Aim of the exercise: Pull every line containing the word "purple" from the records.

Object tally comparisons

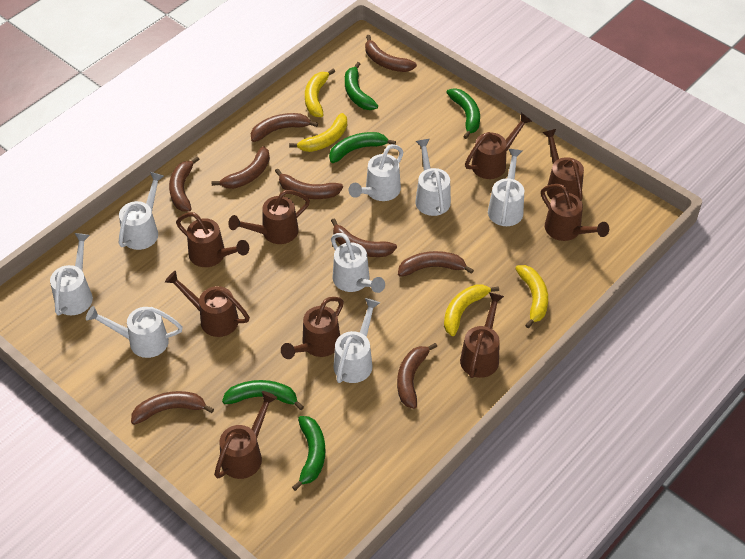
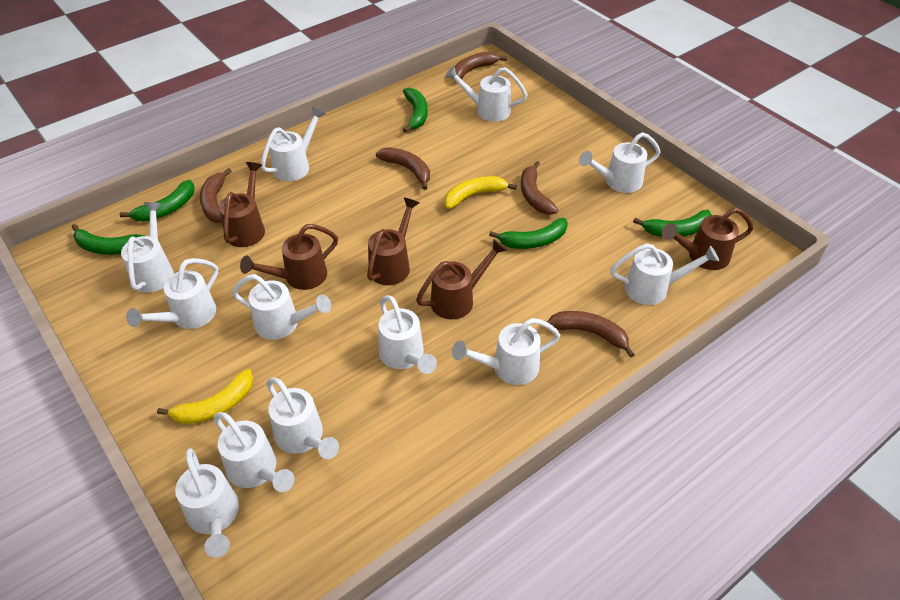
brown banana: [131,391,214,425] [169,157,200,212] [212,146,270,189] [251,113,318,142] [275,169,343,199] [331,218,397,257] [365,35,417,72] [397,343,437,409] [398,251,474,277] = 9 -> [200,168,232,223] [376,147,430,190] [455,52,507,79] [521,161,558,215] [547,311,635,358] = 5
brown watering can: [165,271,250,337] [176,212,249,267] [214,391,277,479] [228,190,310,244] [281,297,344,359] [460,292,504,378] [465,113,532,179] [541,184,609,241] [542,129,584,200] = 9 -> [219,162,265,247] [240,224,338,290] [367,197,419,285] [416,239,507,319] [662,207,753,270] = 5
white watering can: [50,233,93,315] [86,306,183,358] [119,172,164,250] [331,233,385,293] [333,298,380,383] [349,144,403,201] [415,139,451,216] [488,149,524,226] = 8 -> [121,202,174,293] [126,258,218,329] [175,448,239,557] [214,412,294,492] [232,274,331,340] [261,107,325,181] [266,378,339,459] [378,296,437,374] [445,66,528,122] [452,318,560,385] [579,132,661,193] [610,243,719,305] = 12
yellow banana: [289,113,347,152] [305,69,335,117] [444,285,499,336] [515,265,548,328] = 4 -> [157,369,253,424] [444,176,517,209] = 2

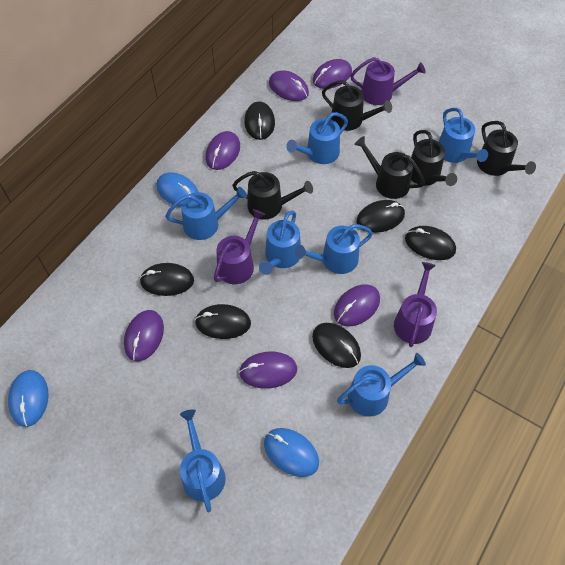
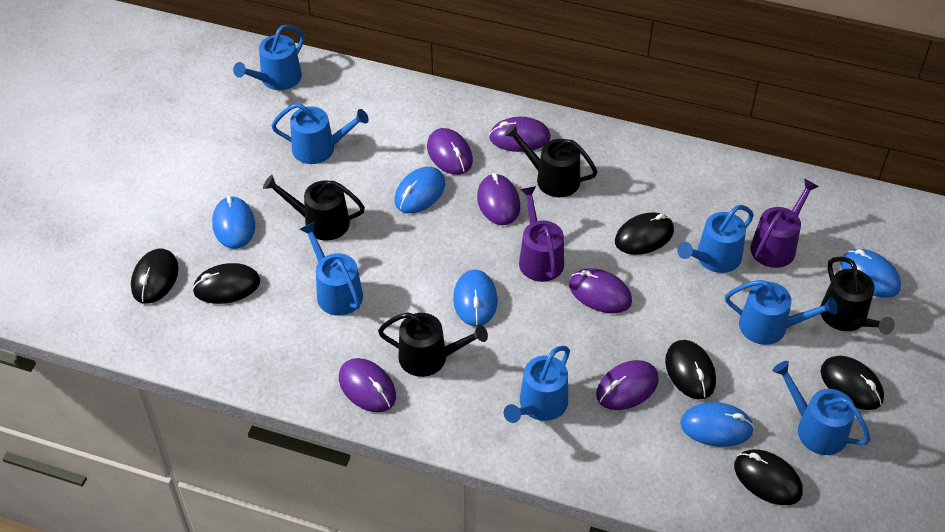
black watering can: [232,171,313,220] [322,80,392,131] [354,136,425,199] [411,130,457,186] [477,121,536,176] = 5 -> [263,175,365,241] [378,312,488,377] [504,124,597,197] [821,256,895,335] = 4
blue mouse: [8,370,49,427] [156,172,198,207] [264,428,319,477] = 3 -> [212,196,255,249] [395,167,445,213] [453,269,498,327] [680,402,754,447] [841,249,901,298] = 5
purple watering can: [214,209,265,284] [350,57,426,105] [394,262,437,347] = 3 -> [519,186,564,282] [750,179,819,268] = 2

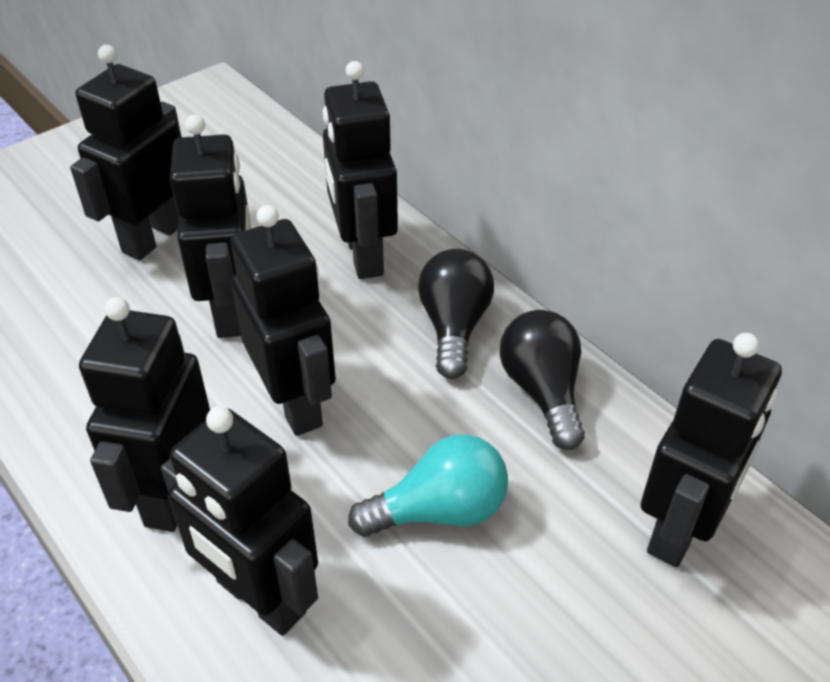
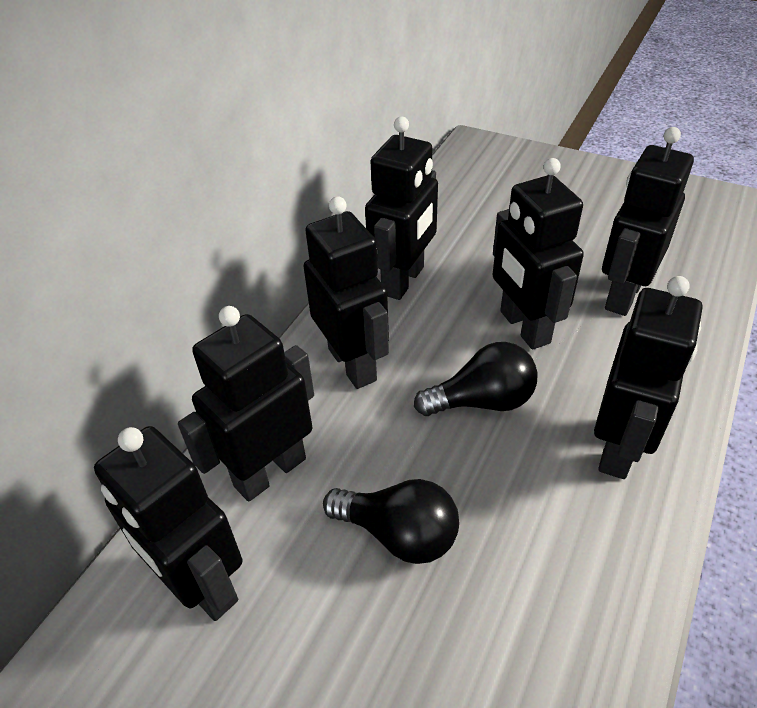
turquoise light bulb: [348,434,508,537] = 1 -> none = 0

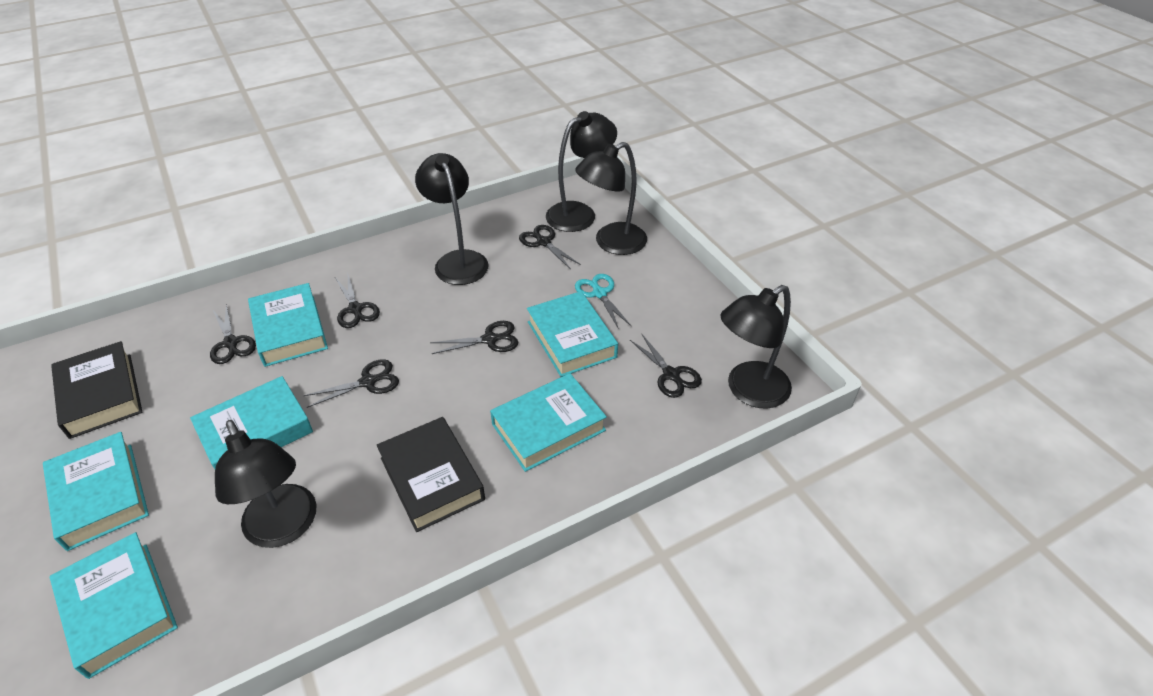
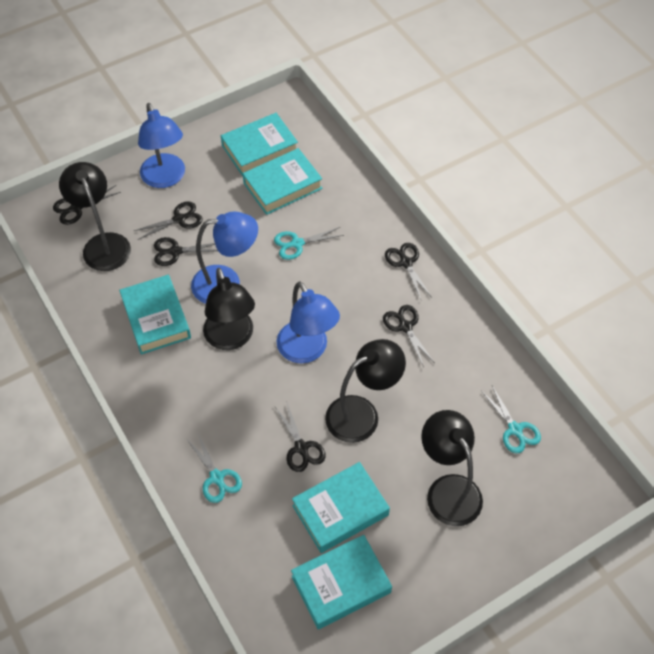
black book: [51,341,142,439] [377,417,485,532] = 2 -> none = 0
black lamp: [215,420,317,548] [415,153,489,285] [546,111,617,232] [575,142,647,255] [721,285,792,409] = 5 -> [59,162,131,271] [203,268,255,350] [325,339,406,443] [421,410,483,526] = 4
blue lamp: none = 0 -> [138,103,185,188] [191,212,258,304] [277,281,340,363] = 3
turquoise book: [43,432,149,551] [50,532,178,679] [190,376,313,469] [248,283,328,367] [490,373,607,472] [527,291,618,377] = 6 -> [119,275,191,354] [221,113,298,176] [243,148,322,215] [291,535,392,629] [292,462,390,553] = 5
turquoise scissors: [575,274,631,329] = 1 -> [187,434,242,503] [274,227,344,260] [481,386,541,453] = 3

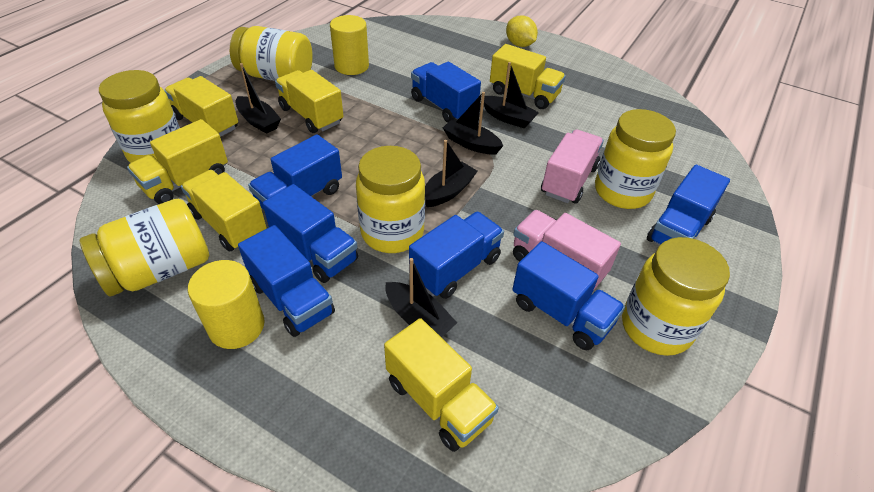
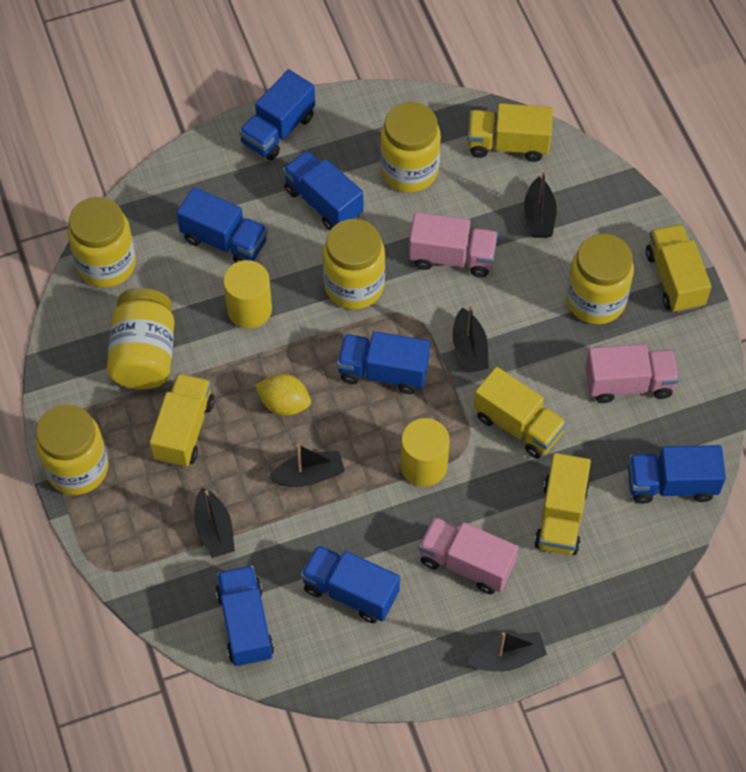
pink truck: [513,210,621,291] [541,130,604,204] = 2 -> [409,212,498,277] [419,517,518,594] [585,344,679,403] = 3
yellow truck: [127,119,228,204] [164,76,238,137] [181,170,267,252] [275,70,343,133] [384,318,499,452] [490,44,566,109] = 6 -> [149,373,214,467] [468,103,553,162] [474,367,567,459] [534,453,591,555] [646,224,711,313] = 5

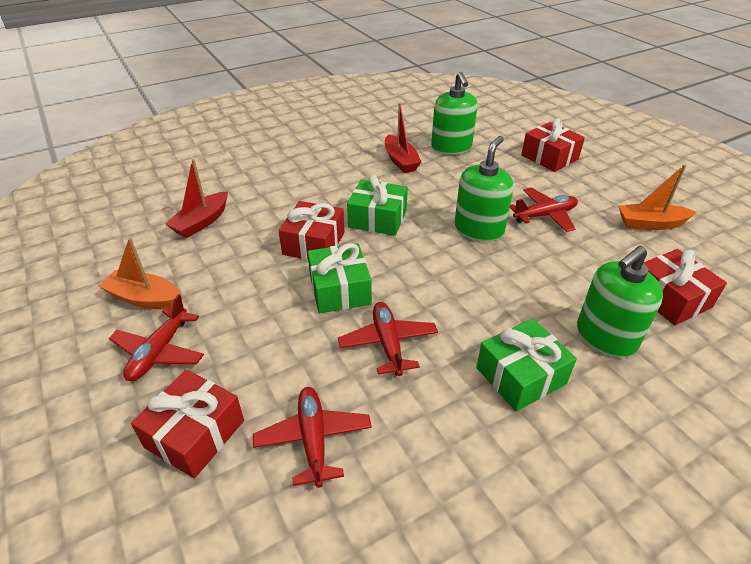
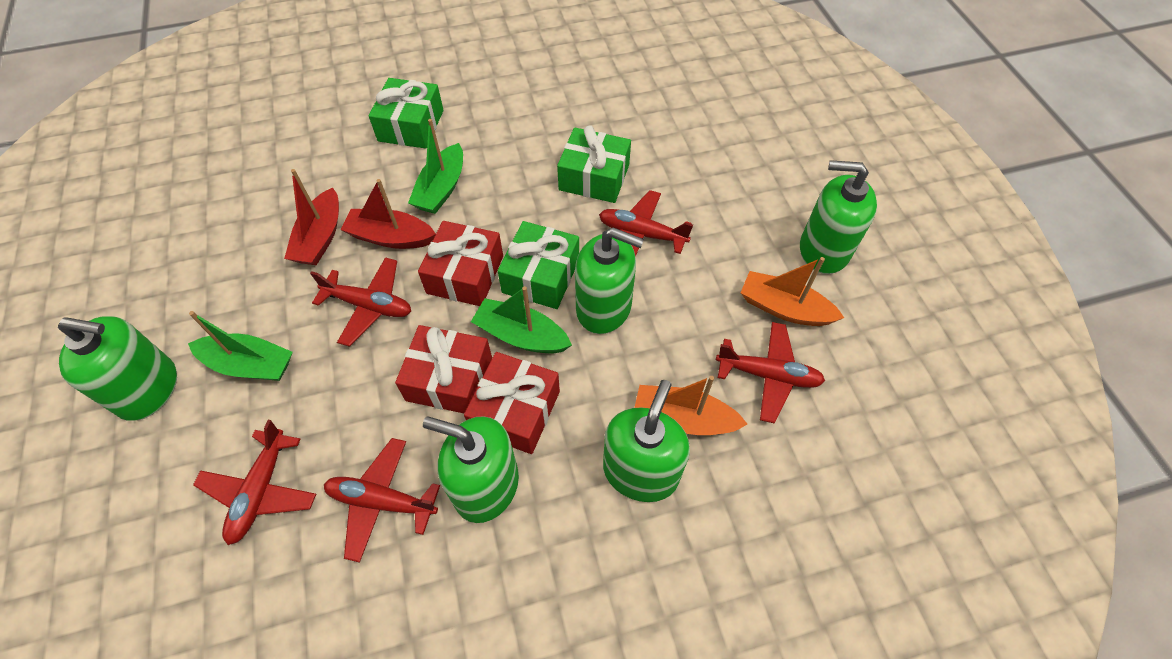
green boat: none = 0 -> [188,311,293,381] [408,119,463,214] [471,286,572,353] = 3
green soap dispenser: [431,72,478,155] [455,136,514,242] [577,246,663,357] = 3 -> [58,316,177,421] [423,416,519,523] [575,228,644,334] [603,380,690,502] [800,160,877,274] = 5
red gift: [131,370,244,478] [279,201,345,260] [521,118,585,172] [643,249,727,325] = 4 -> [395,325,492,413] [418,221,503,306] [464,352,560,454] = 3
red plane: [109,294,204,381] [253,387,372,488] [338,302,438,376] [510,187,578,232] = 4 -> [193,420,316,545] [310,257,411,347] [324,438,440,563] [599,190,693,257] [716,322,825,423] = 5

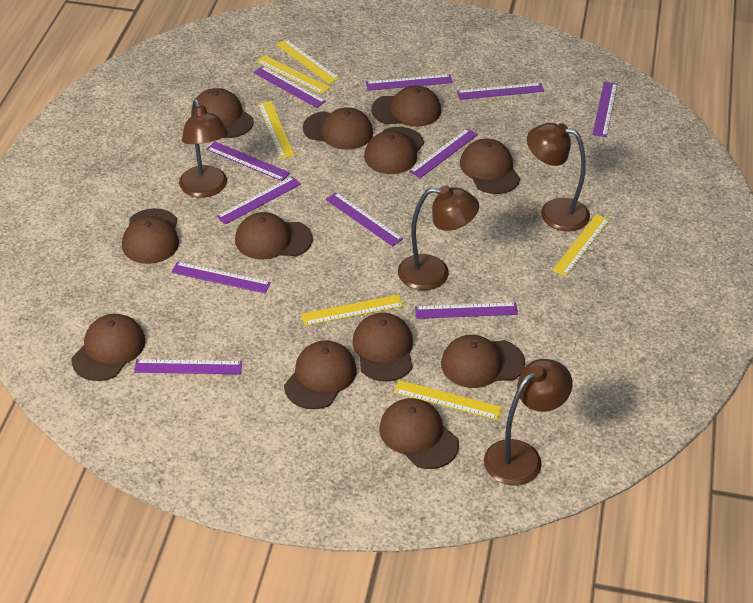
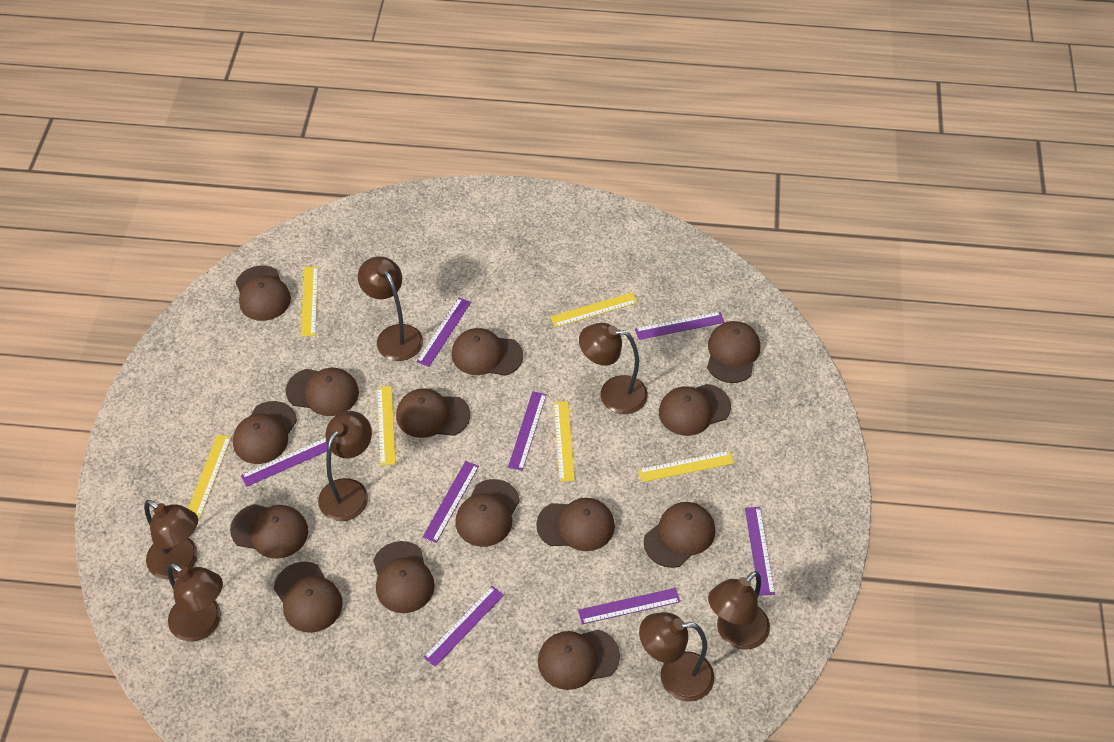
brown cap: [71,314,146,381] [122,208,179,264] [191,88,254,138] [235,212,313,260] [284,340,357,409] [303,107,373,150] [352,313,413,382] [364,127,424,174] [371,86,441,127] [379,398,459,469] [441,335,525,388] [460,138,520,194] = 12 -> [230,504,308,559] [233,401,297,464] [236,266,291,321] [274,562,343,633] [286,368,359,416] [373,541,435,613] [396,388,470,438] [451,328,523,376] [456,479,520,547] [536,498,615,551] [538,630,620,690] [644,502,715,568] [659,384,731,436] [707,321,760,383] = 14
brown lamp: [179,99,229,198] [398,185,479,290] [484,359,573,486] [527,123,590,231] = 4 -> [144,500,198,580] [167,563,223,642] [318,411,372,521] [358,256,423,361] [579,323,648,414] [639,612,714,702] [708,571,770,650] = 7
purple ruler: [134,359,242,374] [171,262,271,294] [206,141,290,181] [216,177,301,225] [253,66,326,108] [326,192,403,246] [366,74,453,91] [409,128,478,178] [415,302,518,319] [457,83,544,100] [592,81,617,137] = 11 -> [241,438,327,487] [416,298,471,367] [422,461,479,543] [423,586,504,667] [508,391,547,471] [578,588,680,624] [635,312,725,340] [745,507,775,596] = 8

Solved exercise:
purple watering can: [214,209,265,284] [350,57,426,105] [394,262,437,347] = 3 -> [519,186,564,282] [750,179,819,268] = 2
purple ruler: [134,359,242,374] [171,262,271,294] [206,141,290,181] [216,177,301,225] [253,66,326,108] [326,192,403,246] [366,74,453,91] [409,128,478,178] [415,302,518,319] [457,83,544,100] [592,81,617,137] = 11 -> [241,438,327,487] [416,298,471,367] [422,461,479,543] [423,586,504,667] [508,391,547,471] [578,588,680,624] [635,312,725,340] [745,507,775,596] = 8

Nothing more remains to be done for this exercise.